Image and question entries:
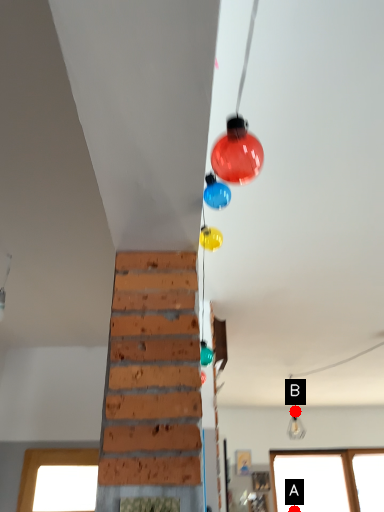
Question: Two points are circled on the image, labeled by A and B beside each circle. Which point is closer to the camera?

Choices:
 (A) A is closer
 (B) B is closer

Answer: (A)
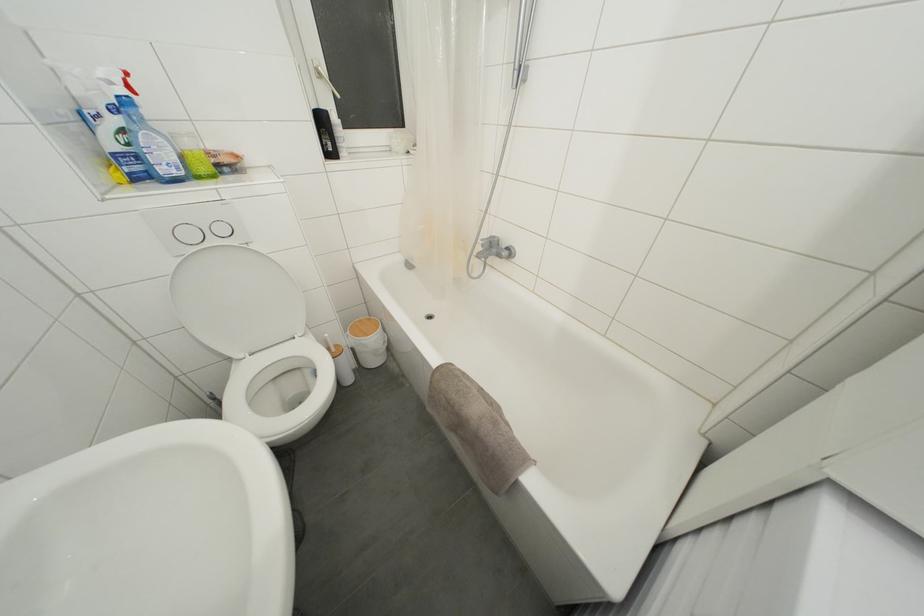
Where would you pull the silver faucet handle? Please return your answer as a coordinate pair (x, y).

(490, 241)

* **TASK TO COMPLETE**
Write out every line of the entries above word for word, omitting the pictures.

* **TASK SOLUTION**
Question: Two points are circled on the image, labeled by A and B beside each circle. Which point is closer to the camera?

Choices:
 (A) A is closer
 (B) B is closer

Answer: (A)
Where would you pull the silver faucet handle? Please return your answer as a coordinate pair (x, y).

(490, 241)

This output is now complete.